● **What to produce**:
Using the entries below, show all lines with the string "degrees".

[Supplied records — start]

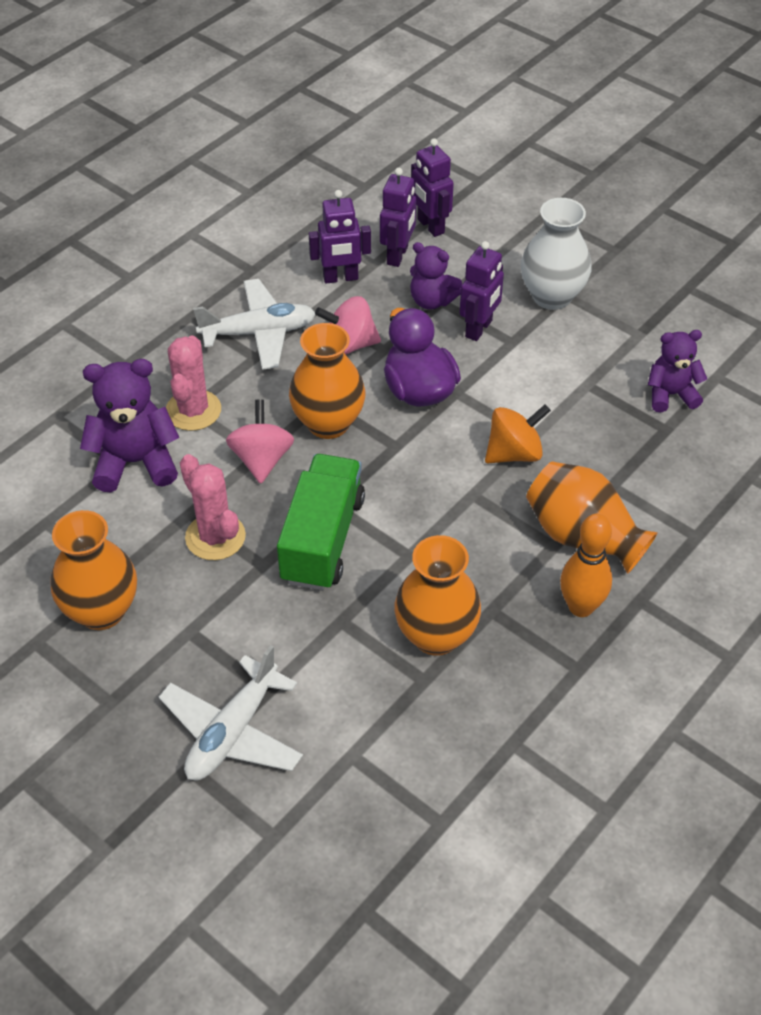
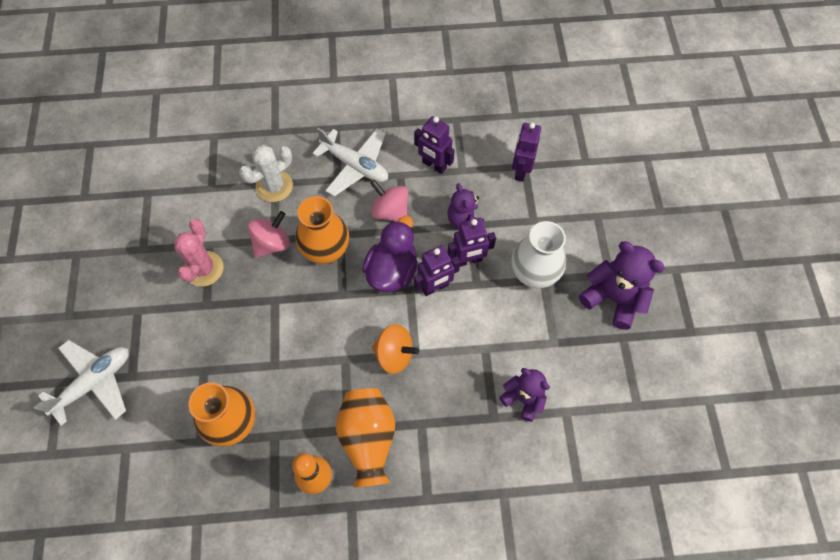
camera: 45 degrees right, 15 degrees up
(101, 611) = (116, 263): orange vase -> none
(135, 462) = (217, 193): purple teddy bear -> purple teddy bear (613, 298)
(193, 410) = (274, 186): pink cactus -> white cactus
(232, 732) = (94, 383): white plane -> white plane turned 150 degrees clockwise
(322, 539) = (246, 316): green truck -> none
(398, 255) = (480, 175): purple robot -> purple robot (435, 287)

[Supplied records — finish]

● **Written response**:
camera: 45 degrees right, 15 degrees up
(232, 732) = (94, 383): white plane -> white plane turned 150 degrees clockwise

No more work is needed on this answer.